_JOB ITEM_: Retype, word for word, each line between the lines holding "lime 1x1 brick [512,229,553,276]" and "orange 1x4 brick [466,270,553,376]", inclusive, and leave the rest of the data alone.

--- INFORMATION PROVIDED Enclosed Below ---

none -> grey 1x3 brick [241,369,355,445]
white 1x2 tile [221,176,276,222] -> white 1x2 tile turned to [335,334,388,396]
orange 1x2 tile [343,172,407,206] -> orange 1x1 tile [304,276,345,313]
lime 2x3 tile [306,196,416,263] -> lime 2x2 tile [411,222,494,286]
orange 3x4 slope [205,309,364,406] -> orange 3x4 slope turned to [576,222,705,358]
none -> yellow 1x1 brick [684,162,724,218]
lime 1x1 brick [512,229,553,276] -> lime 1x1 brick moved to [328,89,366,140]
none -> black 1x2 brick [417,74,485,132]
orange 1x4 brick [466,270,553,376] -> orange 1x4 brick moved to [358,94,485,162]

--- End of Enclosed INFORMATION PROVIDED ---
--- INFORMATION PROVIDED Enclosed Below ---

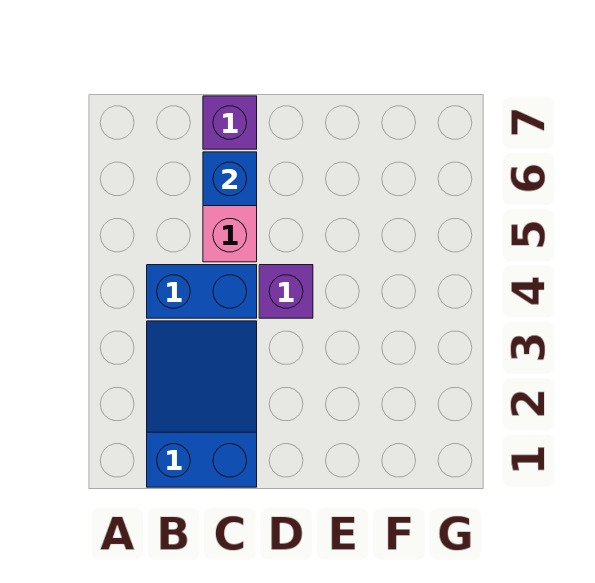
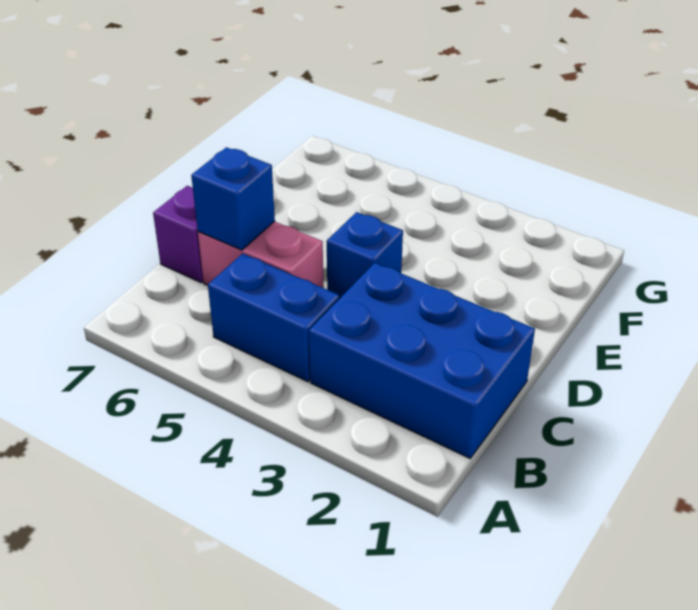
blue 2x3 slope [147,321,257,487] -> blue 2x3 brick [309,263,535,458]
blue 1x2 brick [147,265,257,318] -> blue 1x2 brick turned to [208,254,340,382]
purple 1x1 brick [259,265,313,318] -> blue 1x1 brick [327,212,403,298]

--- End of Enclosed INFORMATION PROVIDED ---

_OUTPUT FOR THIS EXERCISE_:
lime 1x1 brick [512,229,553,276] -> lime 1x1 brick moved to [328,89,366,140]
none -> black 1x2 brick [417,74,485,132]
orange 1x4 brick [466,270,553,376] -> orange 1x4 brick moved to [358,94,485,162]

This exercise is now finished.